++++ Material provided ++++

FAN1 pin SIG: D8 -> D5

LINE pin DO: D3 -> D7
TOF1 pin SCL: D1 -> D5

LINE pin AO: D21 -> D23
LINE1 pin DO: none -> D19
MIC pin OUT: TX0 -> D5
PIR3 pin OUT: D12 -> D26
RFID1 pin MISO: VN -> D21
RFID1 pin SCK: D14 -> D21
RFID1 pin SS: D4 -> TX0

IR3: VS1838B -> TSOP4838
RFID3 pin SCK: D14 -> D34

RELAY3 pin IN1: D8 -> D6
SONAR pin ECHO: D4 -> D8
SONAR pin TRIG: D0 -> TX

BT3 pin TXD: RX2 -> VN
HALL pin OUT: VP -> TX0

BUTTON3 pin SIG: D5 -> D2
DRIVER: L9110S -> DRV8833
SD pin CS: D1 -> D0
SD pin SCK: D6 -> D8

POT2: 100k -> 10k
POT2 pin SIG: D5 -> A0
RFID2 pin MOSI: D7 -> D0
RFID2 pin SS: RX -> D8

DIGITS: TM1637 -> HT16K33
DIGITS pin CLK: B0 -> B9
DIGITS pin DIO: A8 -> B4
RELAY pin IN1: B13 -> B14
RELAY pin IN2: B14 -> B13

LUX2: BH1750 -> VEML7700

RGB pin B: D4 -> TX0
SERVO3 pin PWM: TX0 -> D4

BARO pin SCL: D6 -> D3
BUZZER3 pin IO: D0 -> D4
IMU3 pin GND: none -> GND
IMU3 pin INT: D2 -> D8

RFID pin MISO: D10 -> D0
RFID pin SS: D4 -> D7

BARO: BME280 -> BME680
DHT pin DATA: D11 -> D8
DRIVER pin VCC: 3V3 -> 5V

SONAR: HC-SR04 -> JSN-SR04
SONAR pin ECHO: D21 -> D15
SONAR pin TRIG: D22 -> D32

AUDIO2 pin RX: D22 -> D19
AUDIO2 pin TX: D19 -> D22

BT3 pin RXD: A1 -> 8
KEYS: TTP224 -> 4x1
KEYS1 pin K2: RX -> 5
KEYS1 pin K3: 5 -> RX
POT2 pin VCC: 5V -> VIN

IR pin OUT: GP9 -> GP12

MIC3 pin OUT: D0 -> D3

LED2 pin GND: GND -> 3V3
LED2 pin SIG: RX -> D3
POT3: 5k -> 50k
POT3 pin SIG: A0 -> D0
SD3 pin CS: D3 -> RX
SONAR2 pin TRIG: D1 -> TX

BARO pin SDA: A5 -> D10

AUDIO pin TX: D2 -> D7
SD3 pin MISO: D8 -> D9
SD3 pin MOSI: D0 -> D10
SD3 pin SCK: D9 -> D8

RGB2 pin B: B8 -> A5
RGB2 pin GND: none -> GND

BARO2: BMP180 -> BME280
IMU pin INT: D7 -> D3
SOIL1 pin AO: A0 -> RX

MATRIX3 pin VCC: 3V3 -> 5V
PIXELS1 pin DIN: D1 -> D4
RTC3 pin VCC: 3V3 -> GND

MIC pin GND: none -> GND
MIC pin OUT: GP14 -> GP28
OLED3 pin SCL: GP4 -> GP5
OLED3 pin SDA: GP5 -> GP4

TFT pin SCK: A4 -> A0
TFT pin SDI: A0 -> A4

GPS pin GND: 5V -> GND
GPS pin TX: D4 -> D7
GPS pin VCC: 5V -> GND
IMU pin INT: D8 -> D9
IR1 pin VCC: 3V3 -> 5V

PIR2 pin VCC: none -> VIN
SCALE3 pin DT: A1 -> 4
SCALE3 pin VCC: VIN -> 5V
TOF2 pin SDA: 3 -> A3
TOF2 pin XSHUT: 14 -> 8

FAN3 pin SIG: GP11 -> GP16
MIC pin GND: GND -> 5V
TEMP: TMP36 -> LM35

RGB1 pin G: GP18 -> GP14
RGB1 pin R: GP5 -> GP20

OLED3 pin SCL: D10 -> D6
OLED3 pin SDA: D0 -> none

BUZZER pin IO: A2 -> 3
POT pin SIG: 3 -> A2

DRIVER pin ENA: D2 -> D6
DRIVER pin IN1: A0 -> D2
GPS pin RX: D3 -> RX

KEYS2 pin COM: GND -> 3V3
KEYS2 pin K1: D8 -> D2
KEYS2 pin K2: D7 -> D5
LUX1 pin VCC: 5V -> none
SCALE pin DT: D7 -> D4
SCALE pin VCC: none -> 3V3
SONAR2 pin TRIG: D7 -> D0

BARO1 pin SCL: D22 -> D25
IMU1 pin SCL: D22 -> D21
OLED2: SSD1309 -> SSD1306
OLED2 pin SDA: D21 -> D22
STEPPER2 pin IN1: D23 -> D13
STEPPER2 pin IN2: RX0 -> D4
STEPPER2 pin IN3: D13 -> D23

++++

→ **Exercise brief**
Among the entries above, locate the lines containing "SD3 pin CS: D3 -> RX" and "PIXELS1 pin DIN: D1 -> D4", and transcribe exactly those two lines and all lines between.

→ **Result below**
SD3 pin CS: D3 -> RX
SONAR2 pin TRIG: D1 -> TX

BARO pin SDA: A5 -> D10

AUDIO pin TX: D2 -> D7
SD3 pin MISO: D8 -> D9
SD3 pin MOSI: D0 -> D10
SD3 pin SCK: D9 -> D8

RGB2 pin B: B8 -> A5
RGB2 pin GND: none -> GND

BARO2: BMP180 -> BME280
IMU pin INT: D7 -> D3
SOIL1 pin AO: A0 -> RX

MATRIX3 pin VCC: 3V3 -> 5V
PIXELS1 pin DIN: D1 -> D4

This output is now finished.